Provided material below:

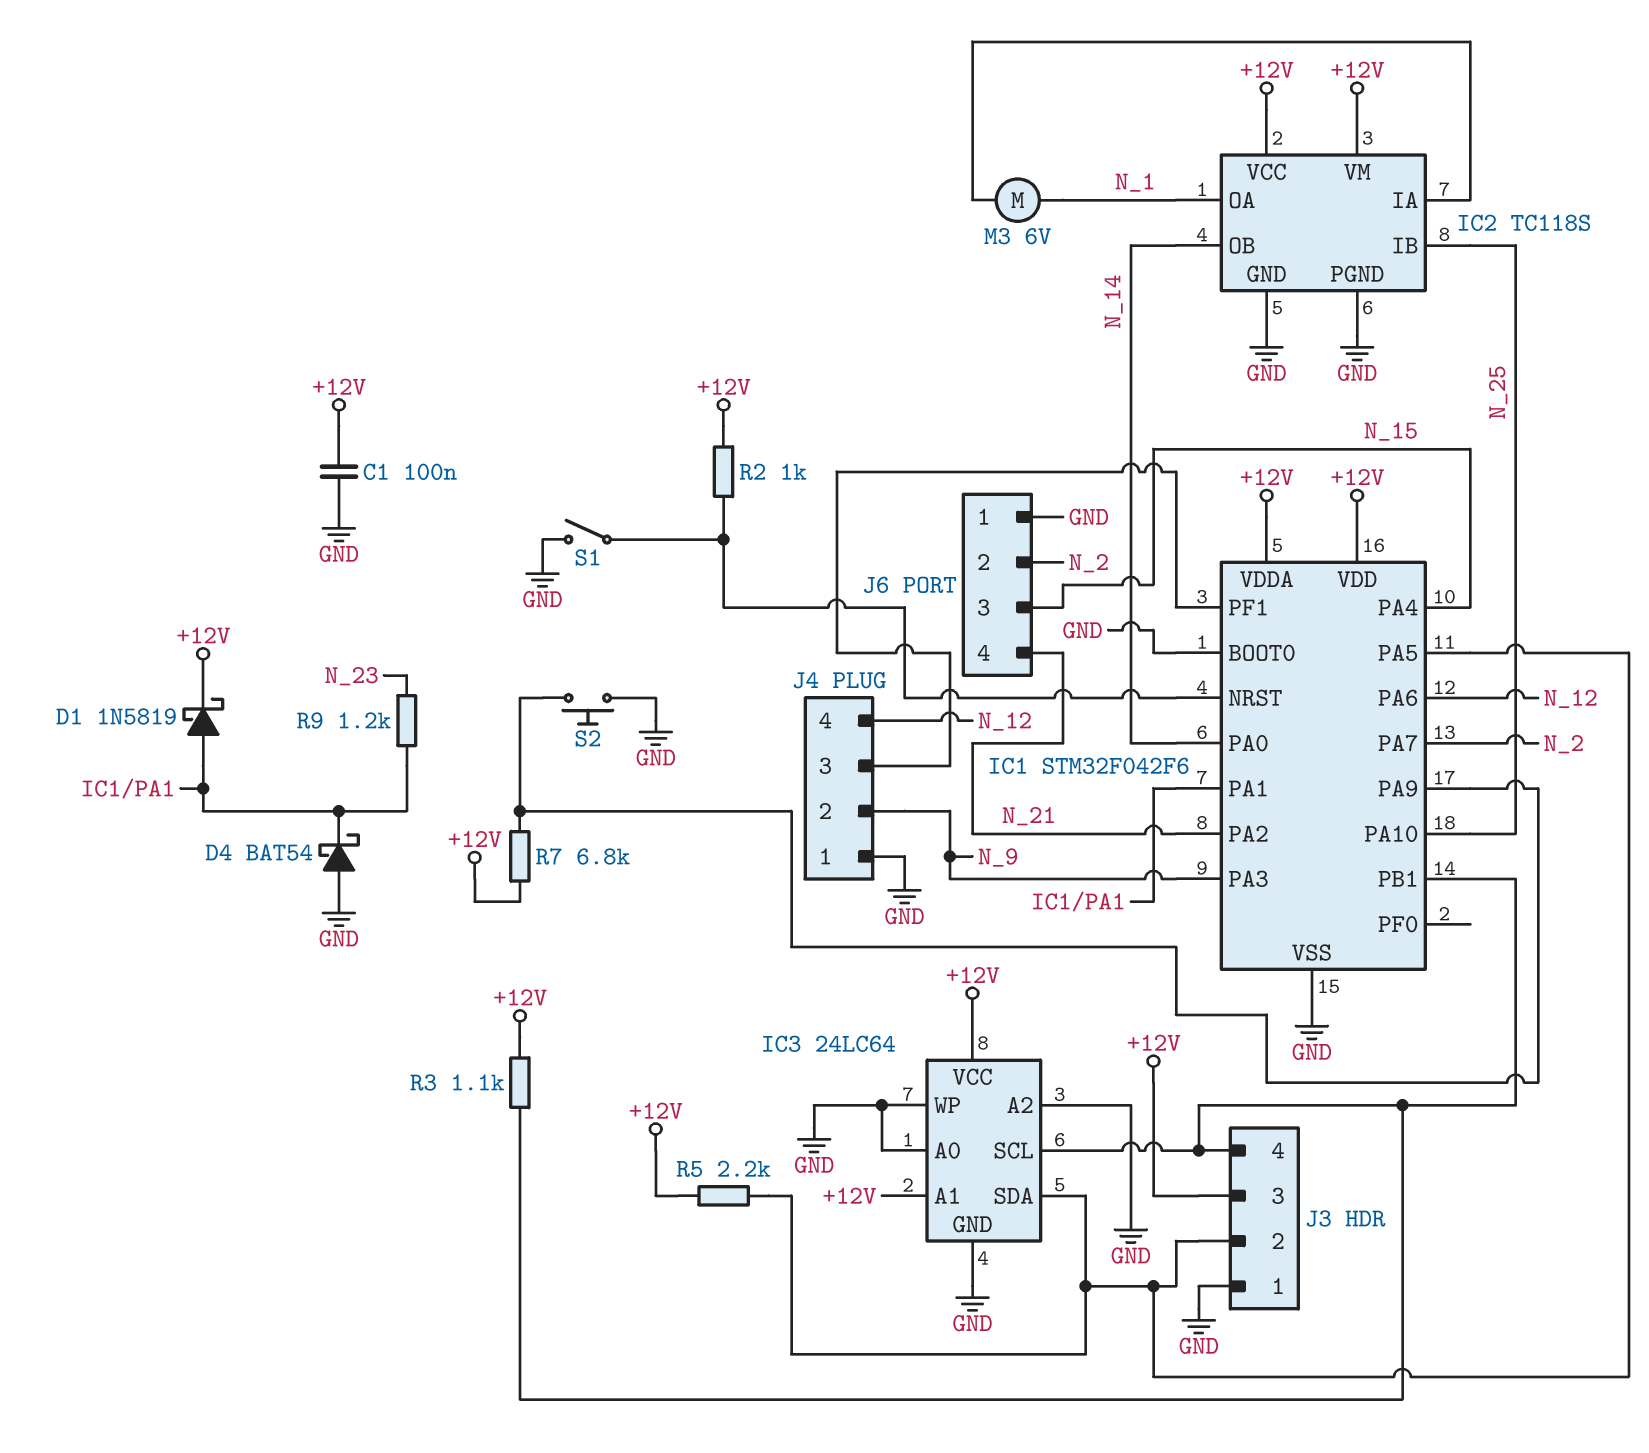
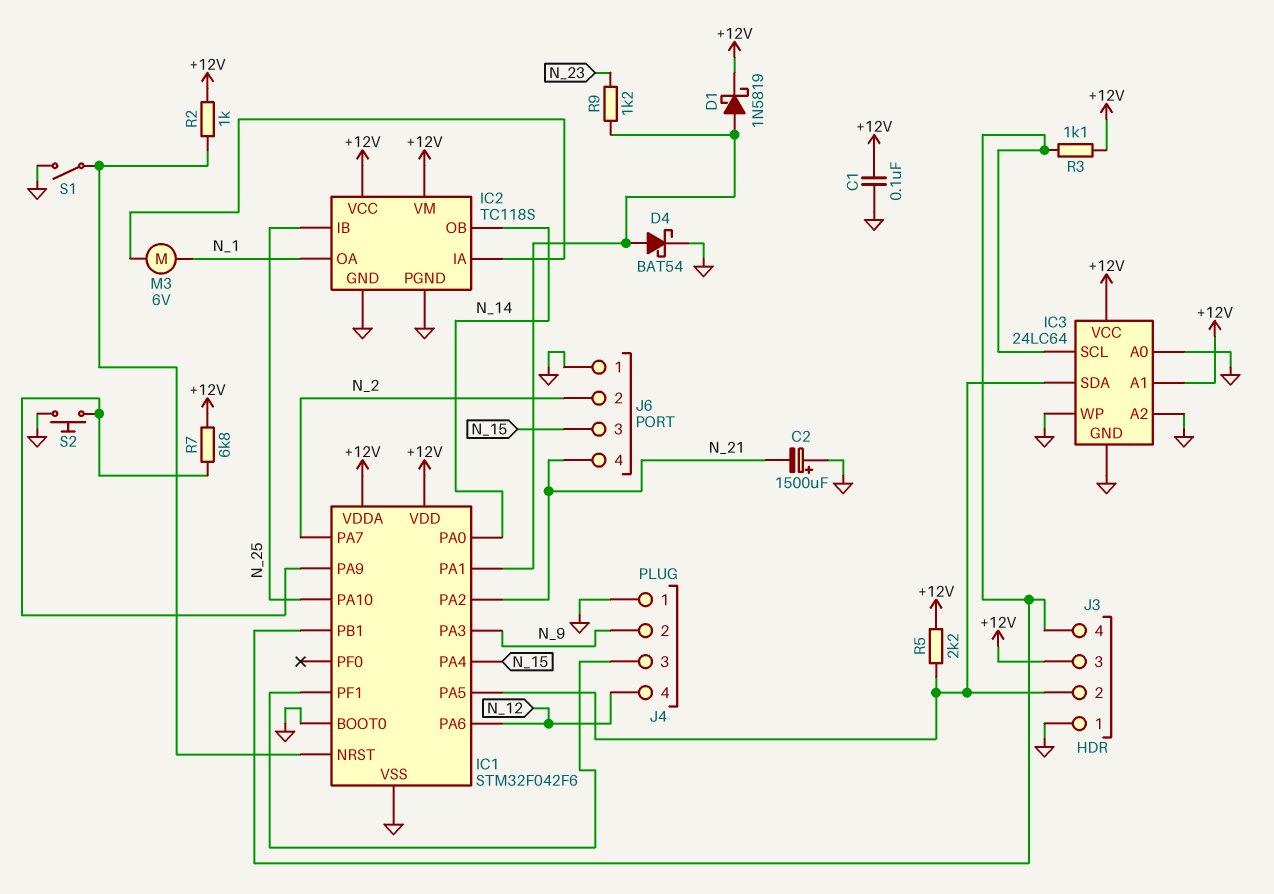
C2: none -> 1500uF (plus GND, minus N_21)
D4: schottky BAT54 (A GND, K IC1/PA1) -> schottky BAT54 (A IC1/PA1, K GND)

End of Provided material.
Provided material below:

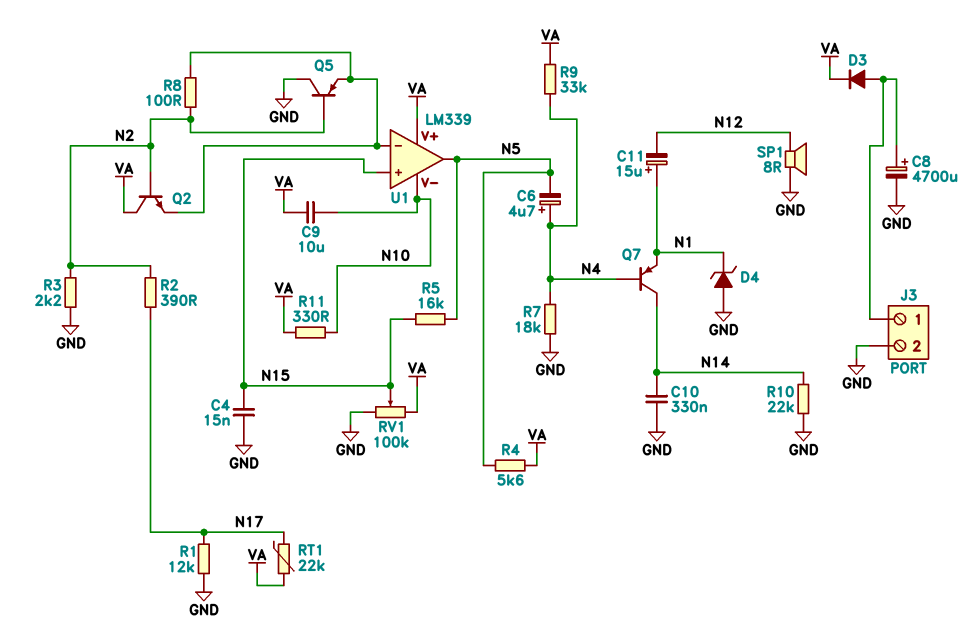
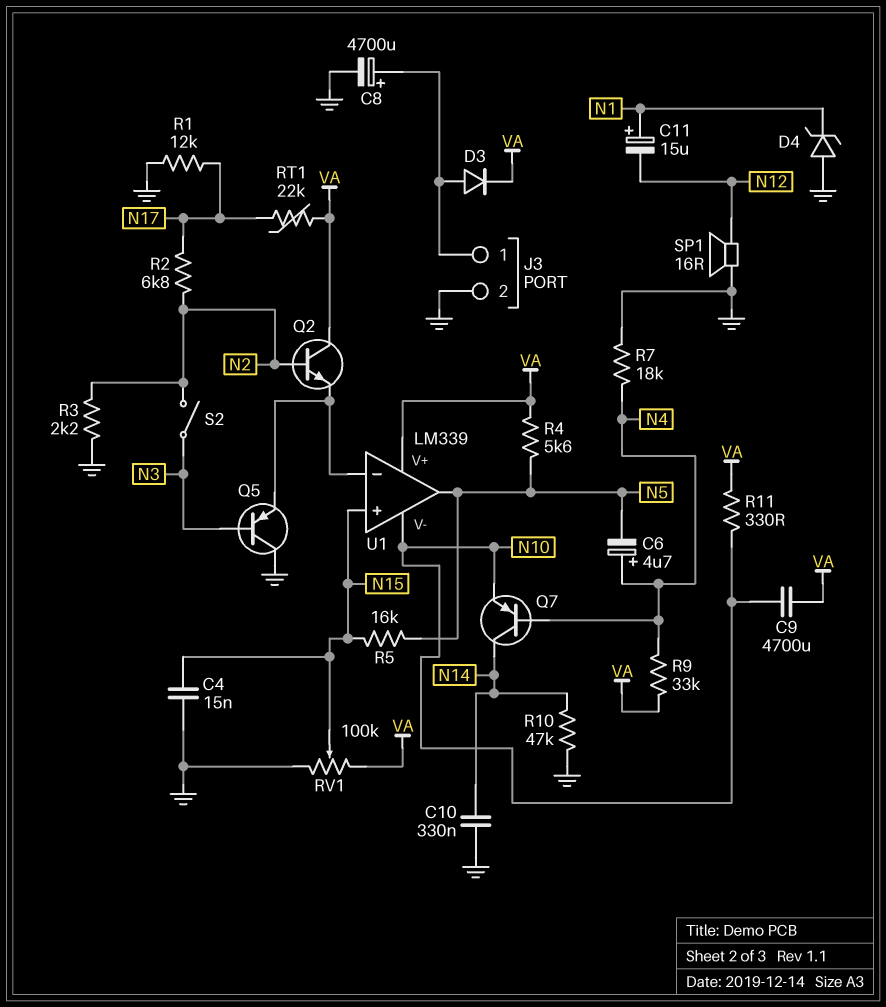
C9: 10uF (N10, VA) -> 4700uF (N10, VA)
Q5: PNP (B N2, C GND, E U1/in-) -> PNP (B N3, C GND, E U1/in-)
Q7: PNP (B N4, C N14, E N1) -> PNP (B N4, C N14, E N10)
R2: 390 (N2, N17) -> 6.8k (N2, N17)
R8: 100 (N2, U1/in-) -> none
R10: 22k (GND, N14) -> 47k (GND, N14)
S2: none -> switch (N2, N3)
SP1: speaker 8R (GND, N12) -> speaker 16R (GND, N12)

End of Provided material.
Provided material below:

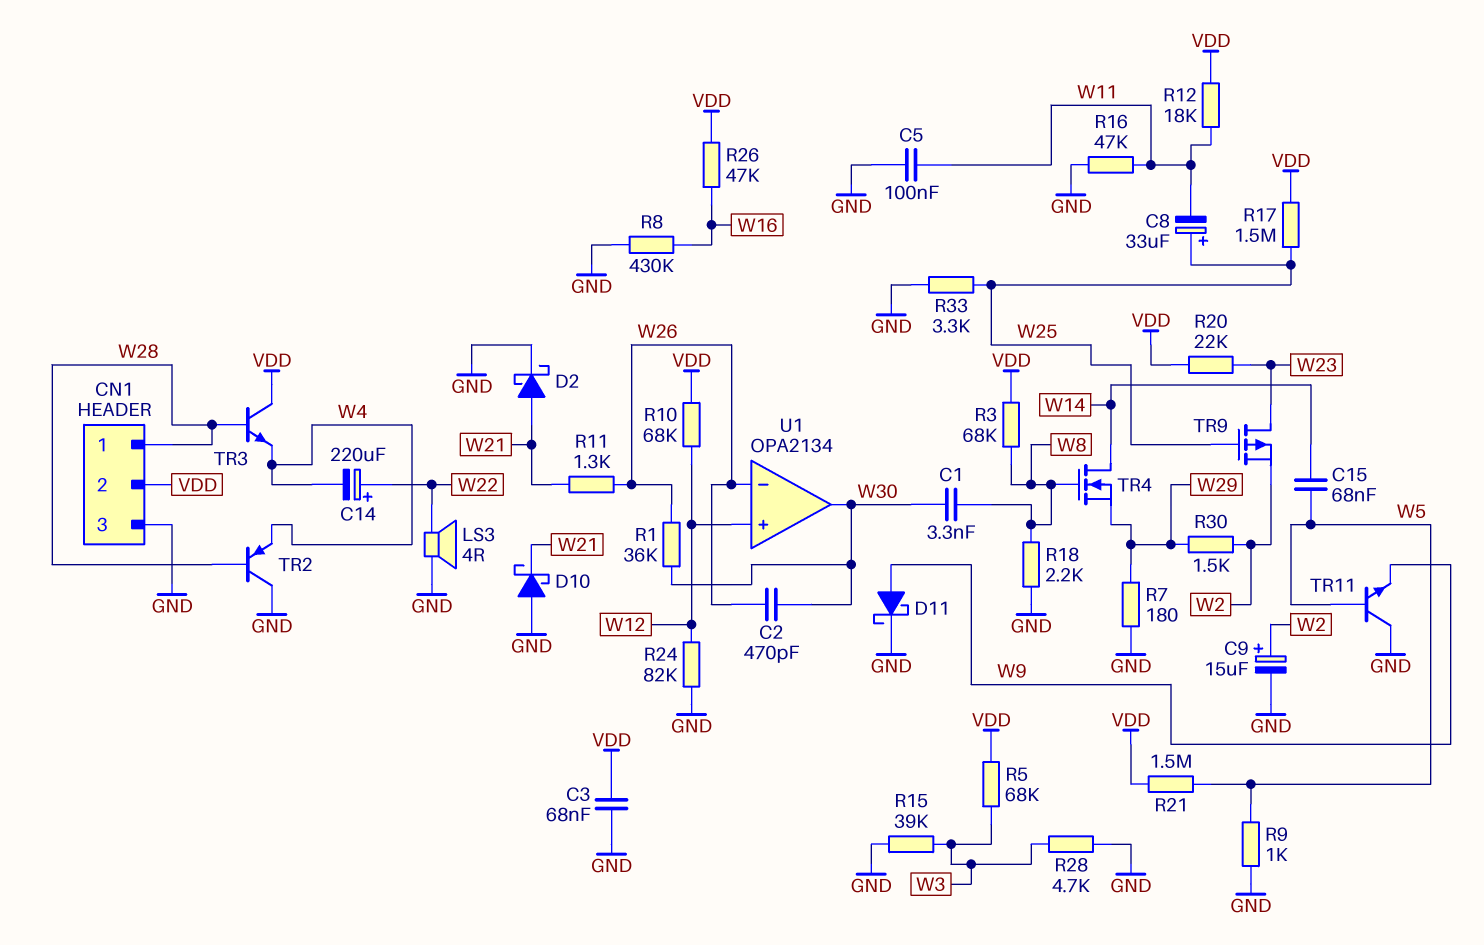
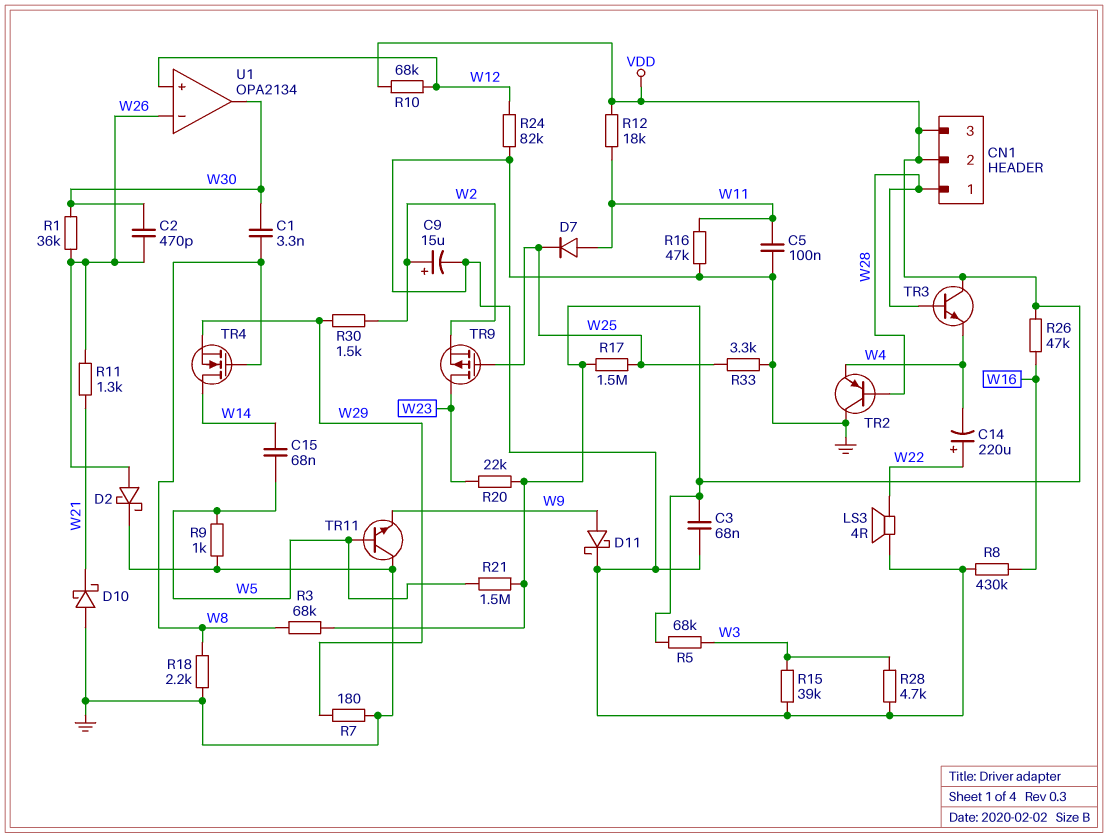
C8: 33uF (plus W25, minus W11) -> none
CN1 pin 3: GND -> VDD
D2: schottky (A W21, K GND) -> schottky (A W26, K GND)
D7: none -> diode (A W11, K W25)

End of Provided material.

__Task item__.
Working from the material above, retype exactly the lines from the one with "S2: none -> switch (N2, N3)" through the one with "SP1: speaker 8R", both included, and only those lines.

__Exercise solution__.
S2: none -> switch (N2, N3)
SP1: speaker 8R (GND, N12) -> speaker 16R (GND, N12)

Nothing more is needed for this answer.